▶ EXERCISE AIM
Report only the number of lines in the following entries where the word "green" occurs.

Stored entries:
========

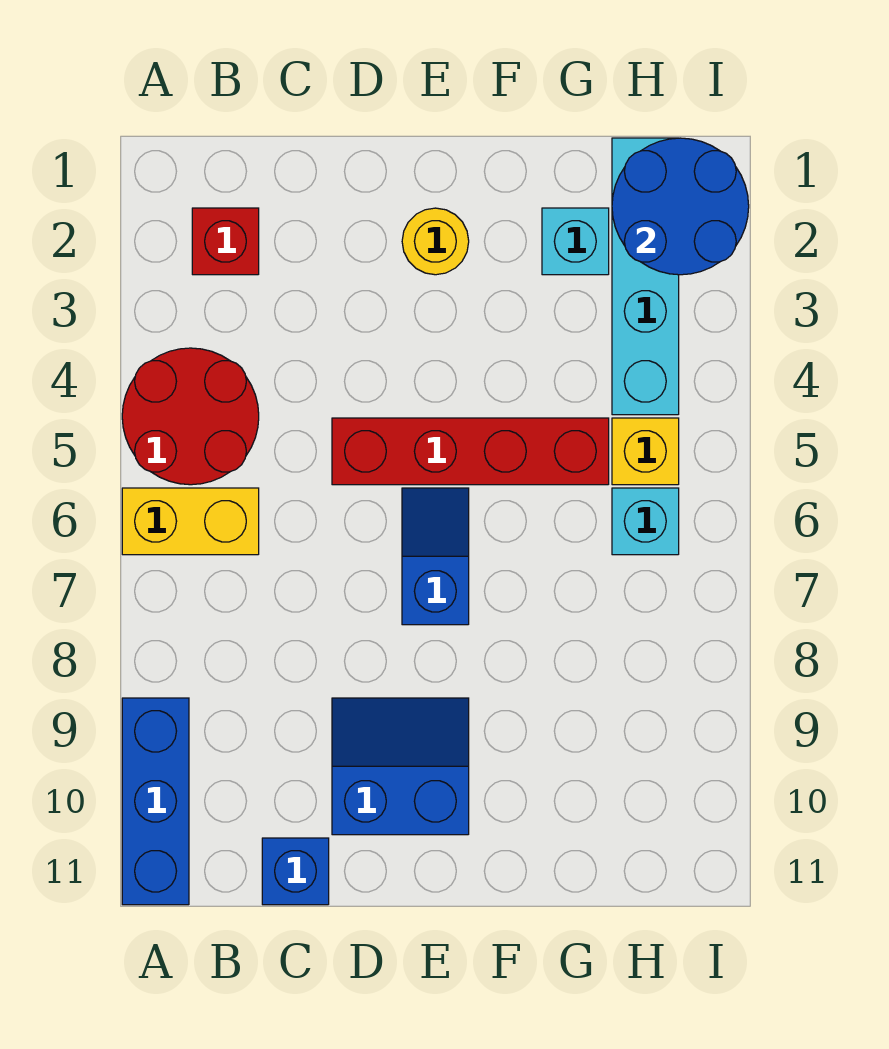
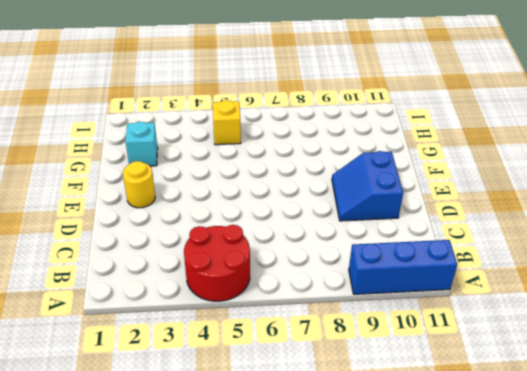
none -> yellow brick A6:B6 level 1
none -> red brick B2 level 1
none -> blue brick C11 level 1

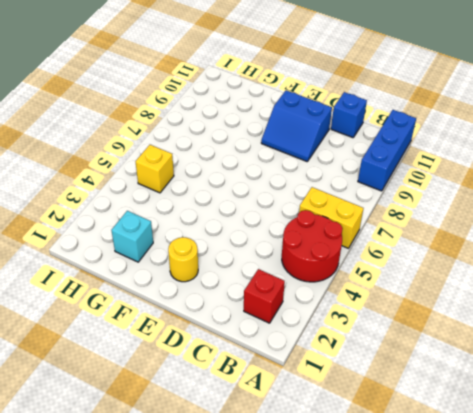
none -> red brick D5:G5 level 1
none -> blue slope E6:E7 level 1 top 7
none -> cyan brick H1:H4 level 1

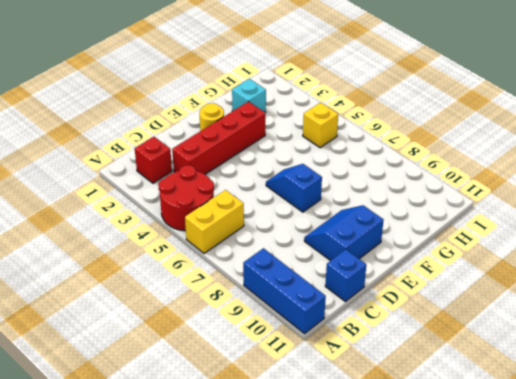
red brick C3:F3 level 1 -> red brick D5:G5 level 1
none -> cyan brick H1:H4 level 1
none -> cyan brick H6 level 1
none -> blue round brick H1:I2 level 2

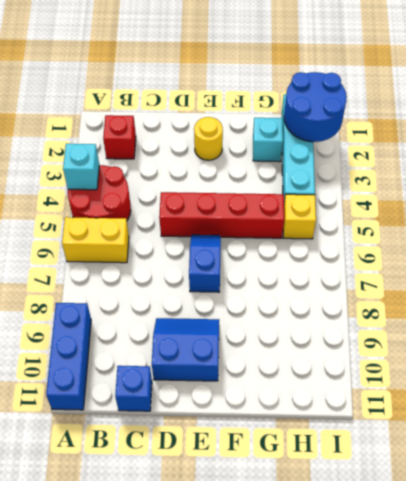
cyan brick A4 level 2 -> cyan brick H6 level 1

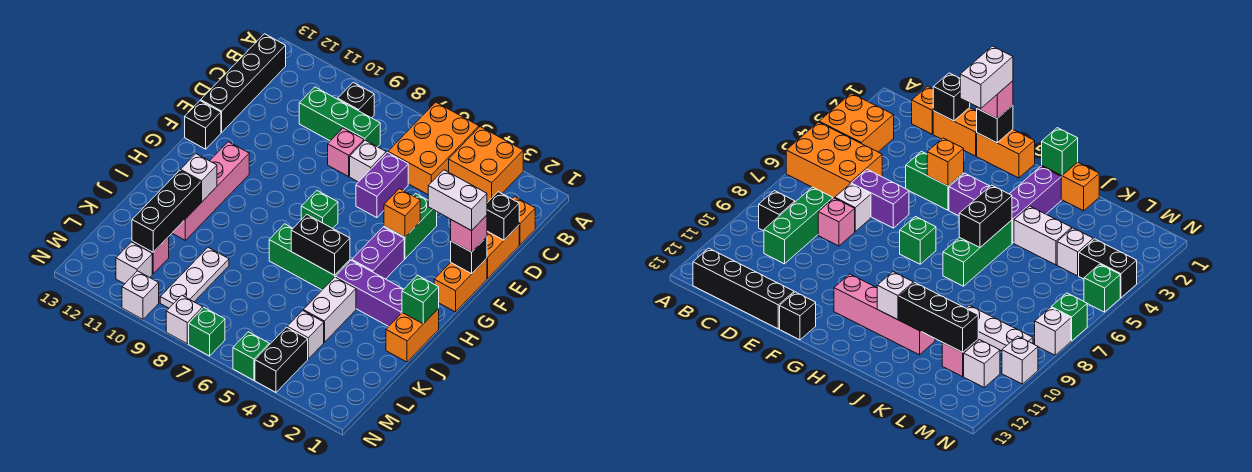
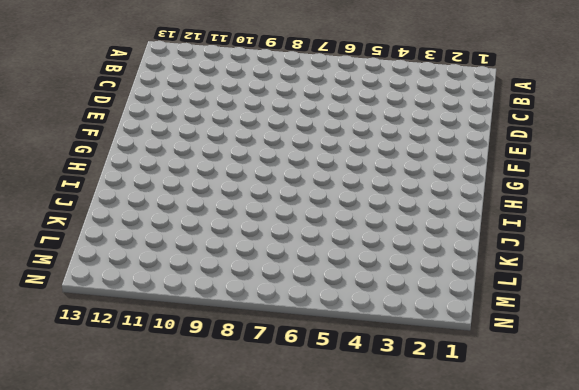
none -> orange brick A3:B4 level 1
none -> orange brick A5:C6 level 1
none -> black brick B9 level 1
none -> black brick B13:E13 level 1

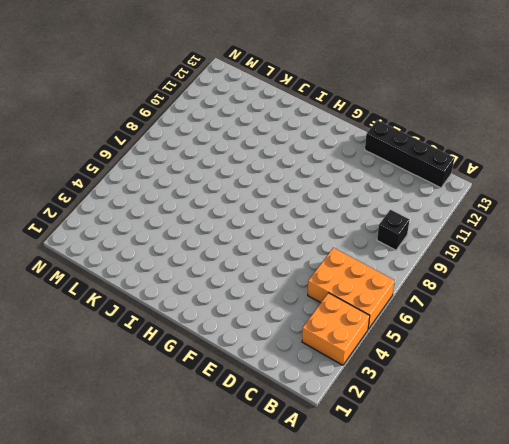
none -> orange brick C1 level 1
none -> green brick C8:C10 level 1
none -> orange brick D1:E1 level 1
none -> purple brick D6:E6 level 1

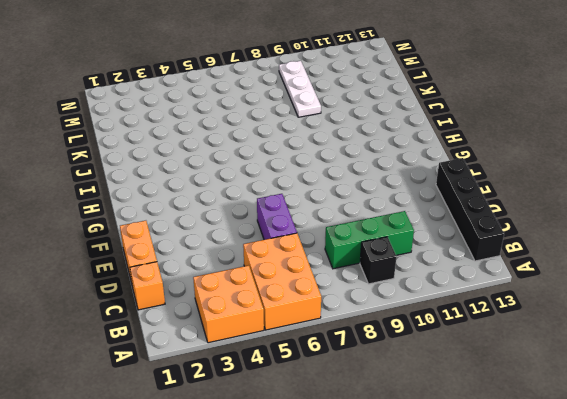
none -> white brick D7 level 1
none -> pink brick D8 level 1
none -> green brick E4:F4 level 1
none -> orange brick F1:G1 level 1

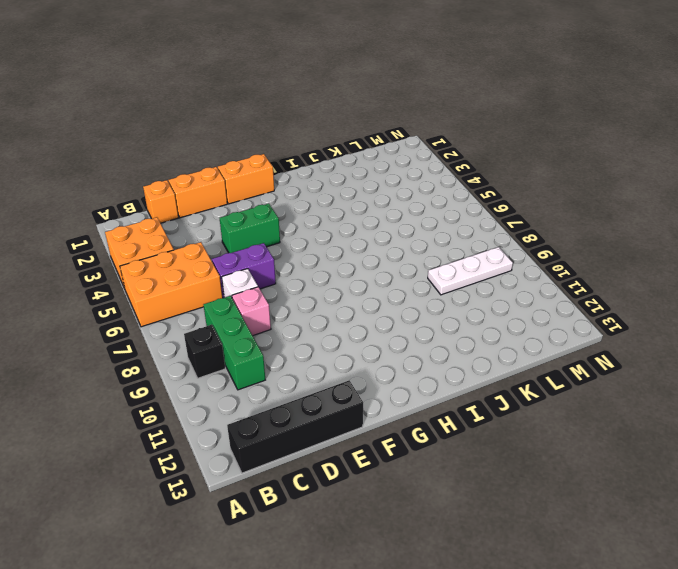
none -> black brick F13 level 1
none -> purple brick G4:H4 level 1
none -> green brick G7 level 1
none -> pink brick G11:J11 level 1

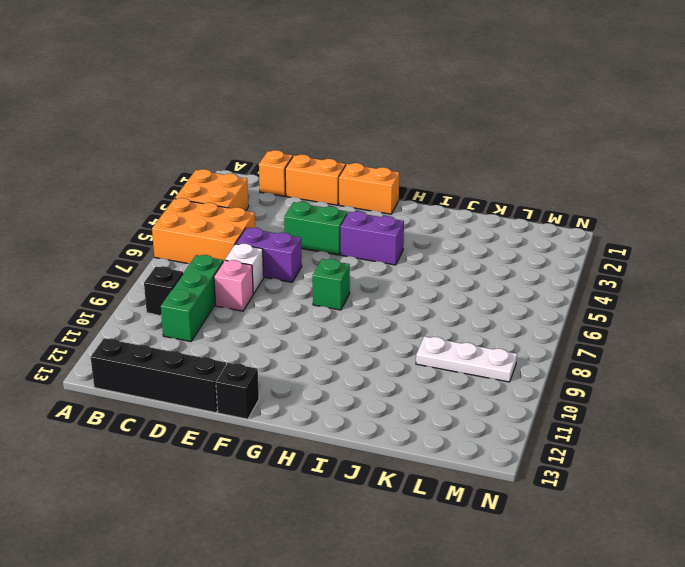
none -> pink brick G11:J11 level 1
none -> orange brick I1:J1 level 1
none -> purple brick I2:I4 level 1
none -> green brick I5:I7 level 1

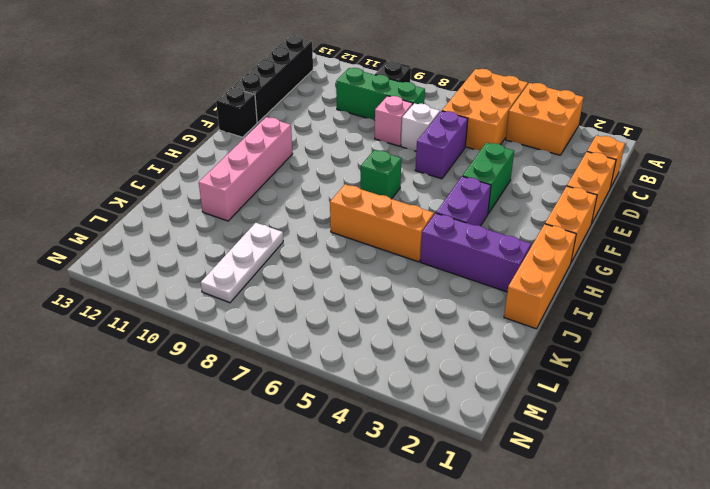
orange brick H1:J1 level 1 -> orange brick I1:J1 level 1
orange brick I5:I7 level 1 -> green brick I5:I7 level 1
none -> white brick J4:K4 level 1
none -> white brick L4 level 1
none -> pink brick L11 level 1
none -> black brick M4:N4 level 1

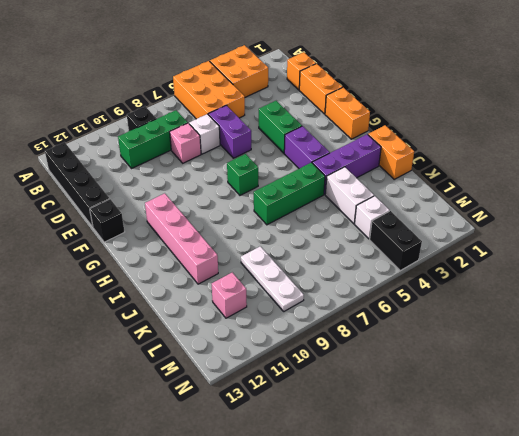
none -> white brick M11 level 1
none -> green brick N5 level 1
none -> green brick N7 level 1
none -> white brick N8 level 1

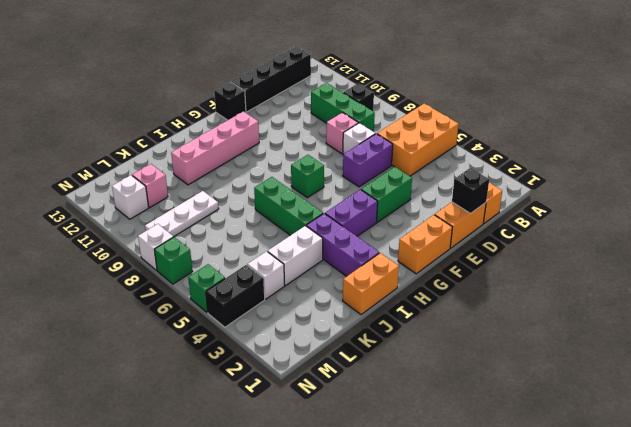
none -> orange brick A3:B4 level 1
none -> white brick N10 level 1
none -> black brick F1 level 2
none -> orange brick F4 level 2

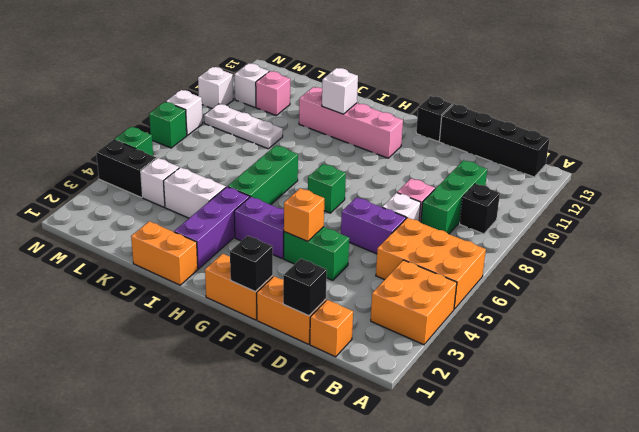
none -> green brick I1 level 2
none -> black brick I5:I6 level 2
none -> black brick J11:L11 level 2
none -> pink brick F1 level 3

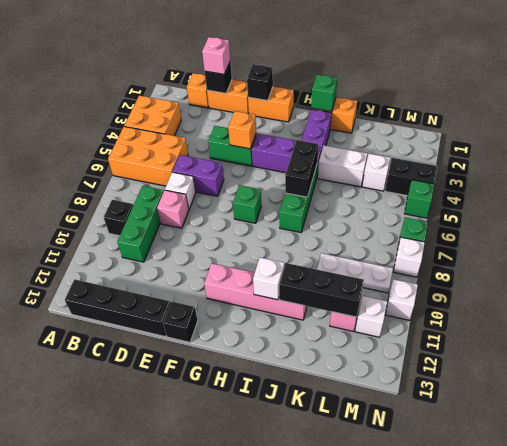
pink brick D1 level 3 -> pink brick F1 level 3
none -> white brick F1:F2 level 4

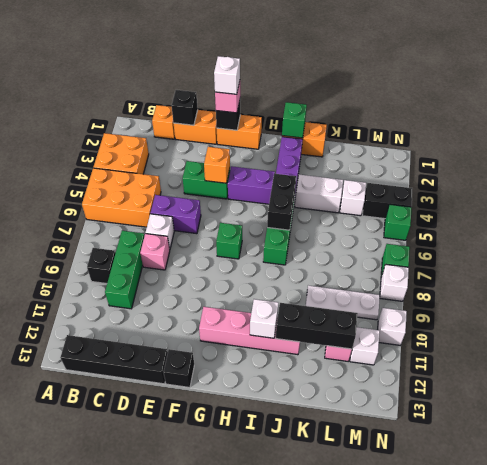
white brick F1 level 4 -> white brick F1:F2 level 4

========

▶ RESULT
8